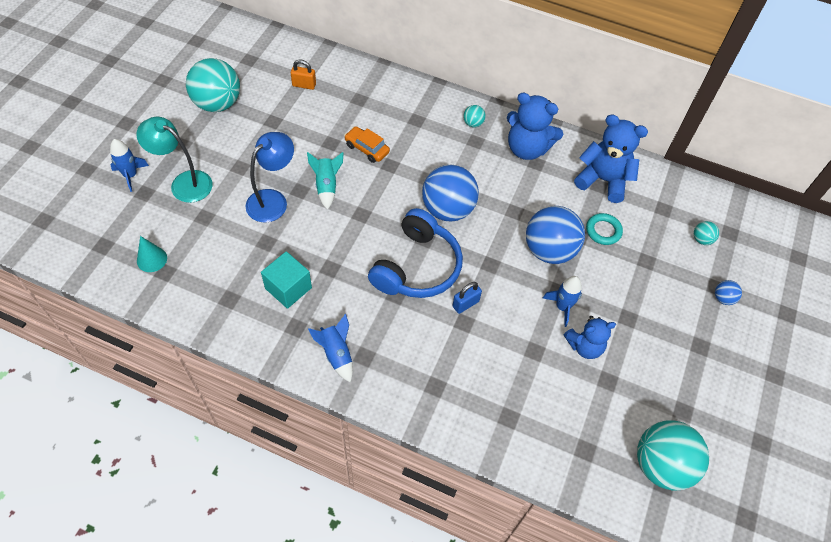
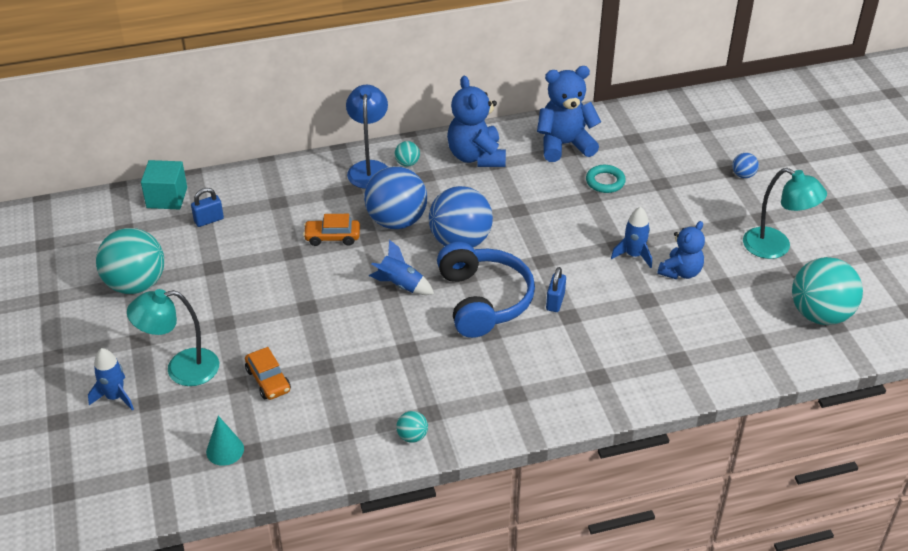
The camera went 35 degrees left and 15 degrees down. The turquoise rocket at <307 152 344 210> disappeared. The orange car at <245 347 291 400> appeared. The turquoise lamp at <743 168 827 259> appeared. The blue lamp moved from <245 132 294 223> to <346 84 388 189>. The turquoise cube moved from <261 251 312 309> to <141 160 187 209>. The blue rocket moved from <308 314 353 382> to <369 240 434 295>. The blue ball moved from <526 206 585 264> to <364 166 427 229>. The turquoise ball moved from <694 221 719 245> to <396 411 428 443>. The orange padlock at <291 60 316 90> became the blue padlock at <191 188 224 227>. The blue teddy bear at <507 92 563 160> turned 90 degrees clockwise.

* * *

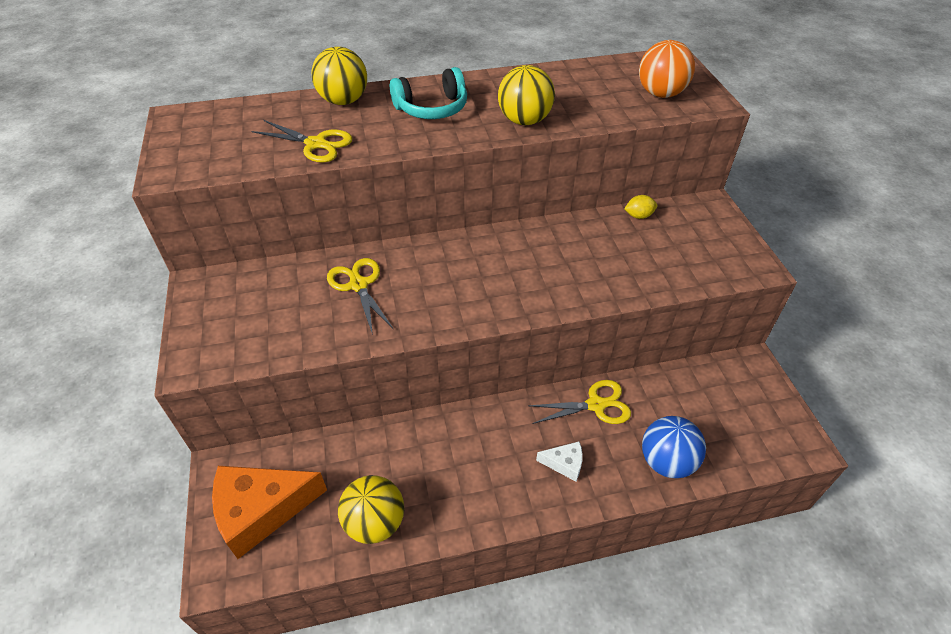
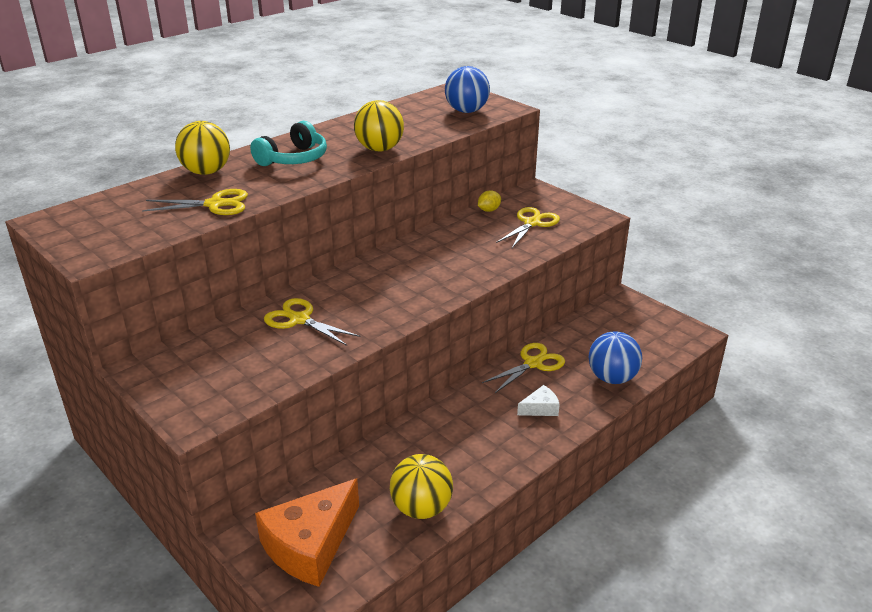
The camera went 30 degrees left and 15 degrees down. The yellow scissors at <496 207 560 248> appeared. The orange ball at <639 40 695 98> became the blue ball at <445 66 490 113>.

---

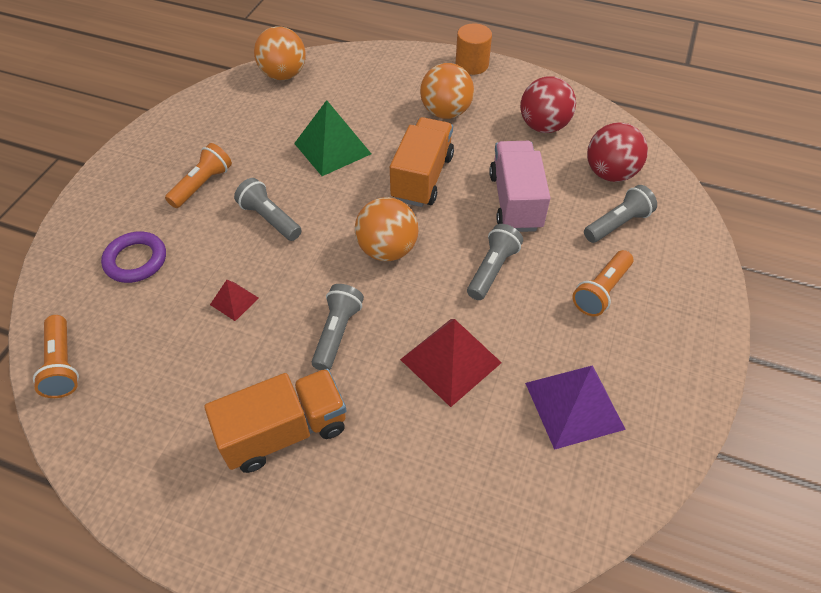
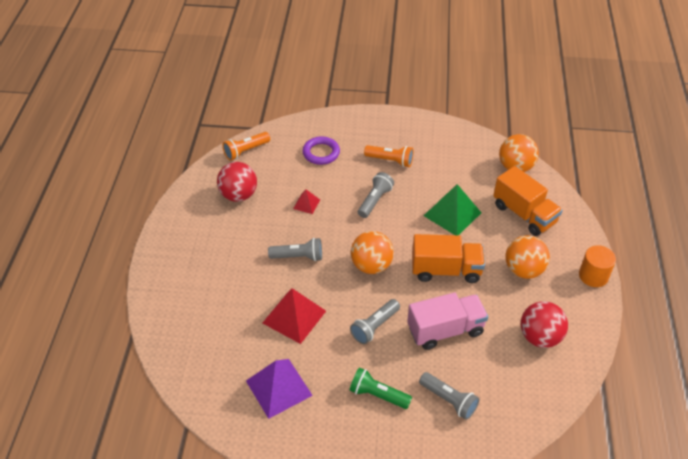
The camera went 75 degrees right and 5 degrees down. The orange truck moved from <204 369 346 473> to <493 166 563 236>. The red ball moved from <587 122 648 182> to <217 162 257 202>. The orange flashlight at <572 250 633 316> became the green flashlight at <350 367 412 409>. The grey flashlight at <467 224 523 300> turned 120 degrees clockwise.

### What to do
Among the lines of the data, which ones contain the word "clockwise"? Show them.

### Task output
The camera went 35 degrees left and 15 degrees down. The turquoise rocket at <307 152 344 210> disappeared. The orange car at <245 347 291 400> appeared. The turquoise lamp at <743 168 827 259> appeared. The blue lamp moved from <245 132 294 223> to <346 84 388 189>. The turquoise cube moved from <261 251 312 309> to <141 160 187 209>. The blue rocket moved from <308 314 353 382> to <369 240 434 295>. The blue ball moved from <526 206 585 264> to <364 166 427 229>. The turquoise ball moved from <694 221 719 245> to <396 411 428 443>. The orange padlock at <291 60 316 90> became the blue padlock at <191 188 224 227>. The blue teddy bear at <507 92 563 160> turned 90 degrees clockwise.
The camera went 75 degrees right and 5 degrees down. The orange truck moved from <204 369 346 473> to <493 166 563 236>. The red ball moved from <587 122 648 182> to <217 162 257 202>. The orange flashlight at <572 250 633 316> became the green flashlight at <350 367 412 409>. The grey flashlight at <467 224 523 300> turned 120 degrees clockwise.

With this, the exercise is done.